| Exercise details |
Only the words of the entries are wanted, repeated exactly and without images.

| Given entries |
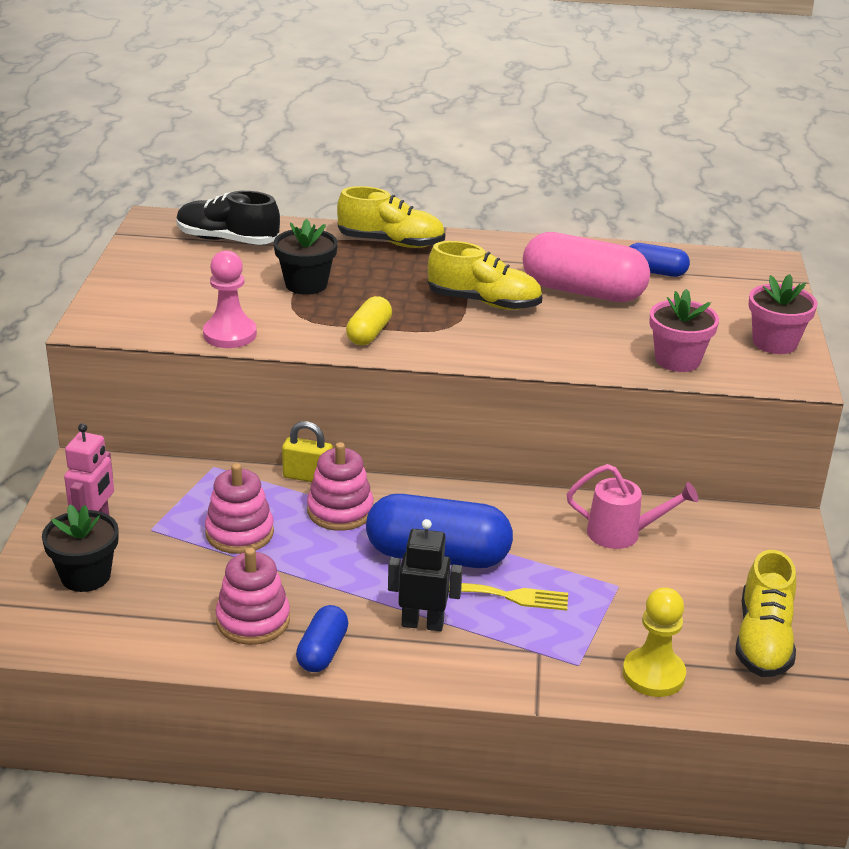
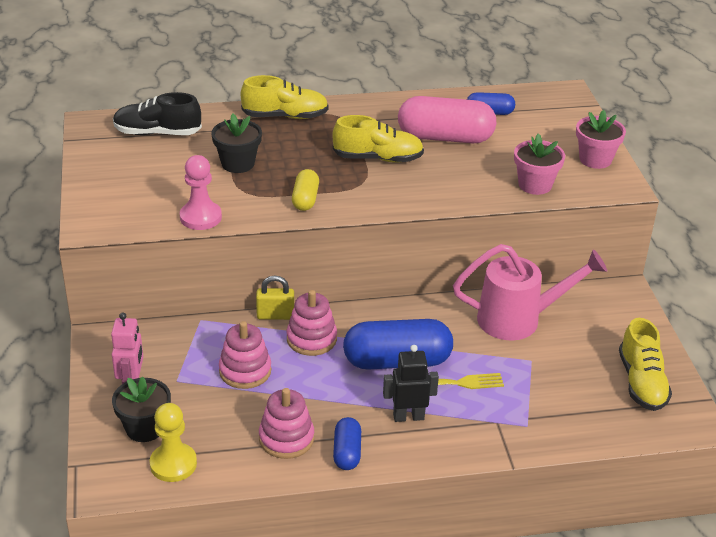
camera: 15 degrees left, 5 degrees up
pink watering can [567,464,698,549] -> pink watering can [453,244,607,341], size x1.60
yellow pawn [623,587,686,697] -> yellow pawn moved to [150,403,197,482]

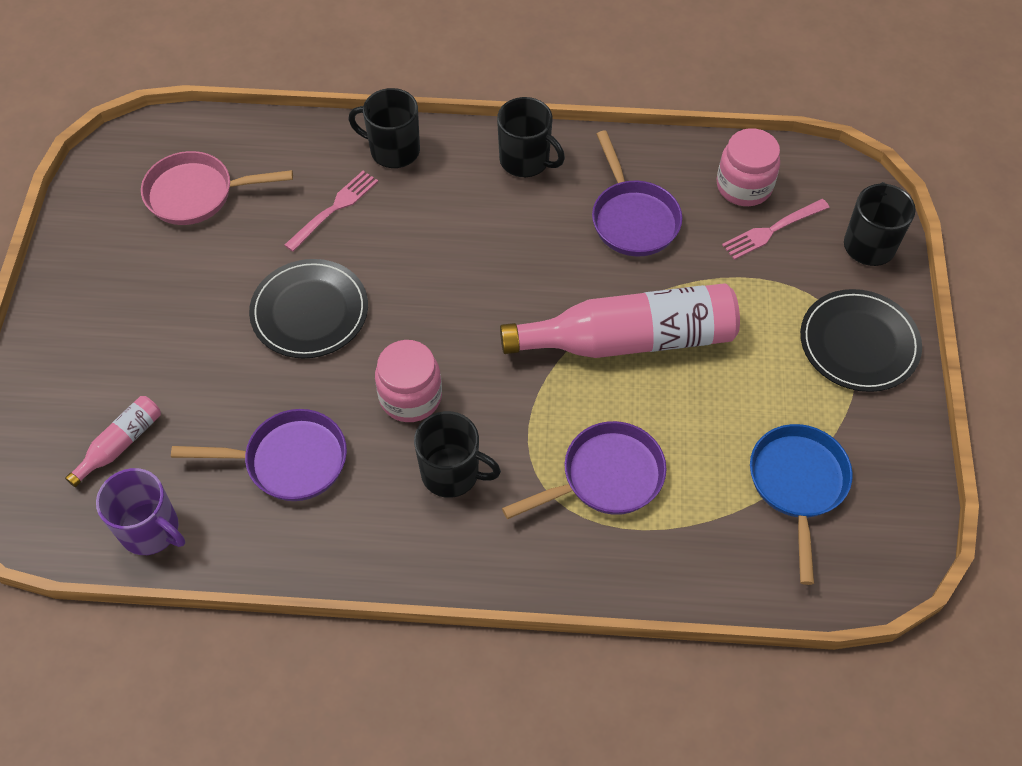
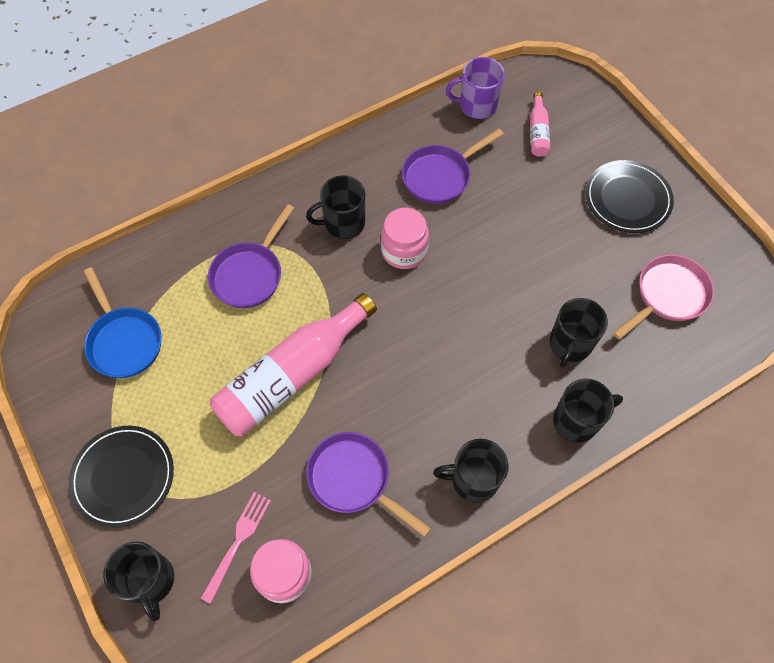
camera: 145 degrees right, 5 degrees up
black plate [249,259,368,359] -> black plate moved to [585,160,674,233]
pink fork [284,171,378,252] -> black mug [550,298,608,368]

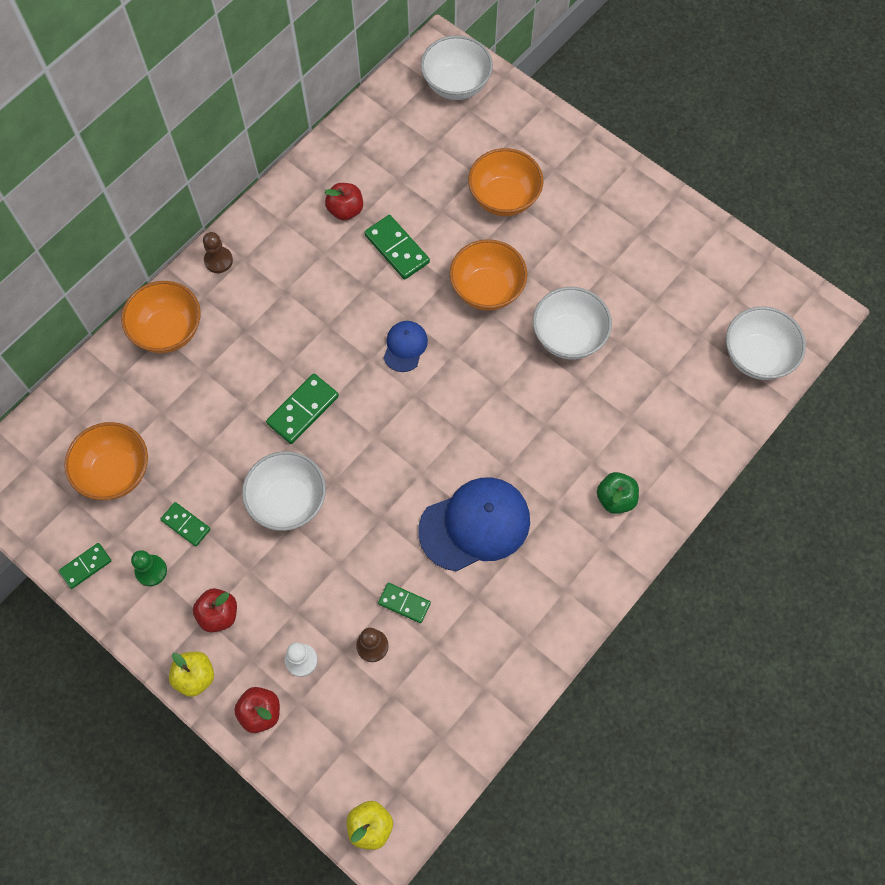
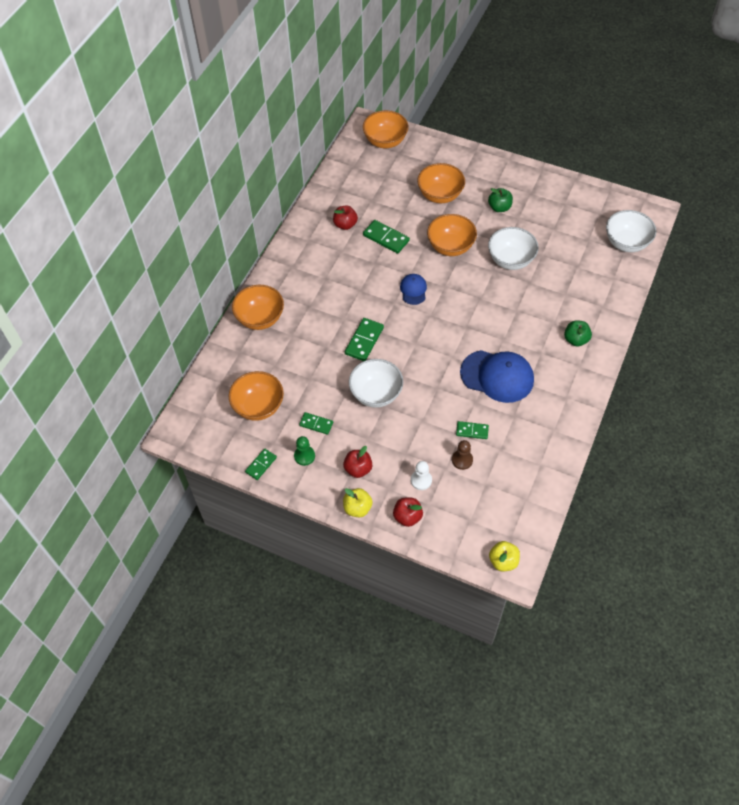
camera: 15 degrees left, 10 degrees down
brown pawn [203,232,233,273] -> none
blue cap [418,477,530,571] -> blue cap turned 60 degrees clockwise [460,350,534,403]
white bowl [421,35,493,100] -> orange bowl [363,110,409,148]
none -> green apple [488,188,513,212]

| Problem solution |
camera: 15 degrees left, 5 degrees up
pink watering can [567,464,698,549] -> pink watering can [453,244,607,341], size x1.60
yellow pawn [623,587,686,697] -> yellow pawn moved to [150,403,197,482]

camera: 145 degrees right, 5 degrees up
black plate [249,259,368,359] -> black plate moved to [585,160,674,233]
pink fork [284,171,378,252] -> black mug [550,298,608,368]

camera: 15 degrees left, 10 degrees down
brown pawn [203,232,233,273] -> none
blue cap [418,477,530,571] -> blue cap turned 60 degrees clockwise [460,350,534,403]
white bowl [421,35,493,100] -> orange bowl [363,110,409,148]
none -> green apple [488,188,513,212]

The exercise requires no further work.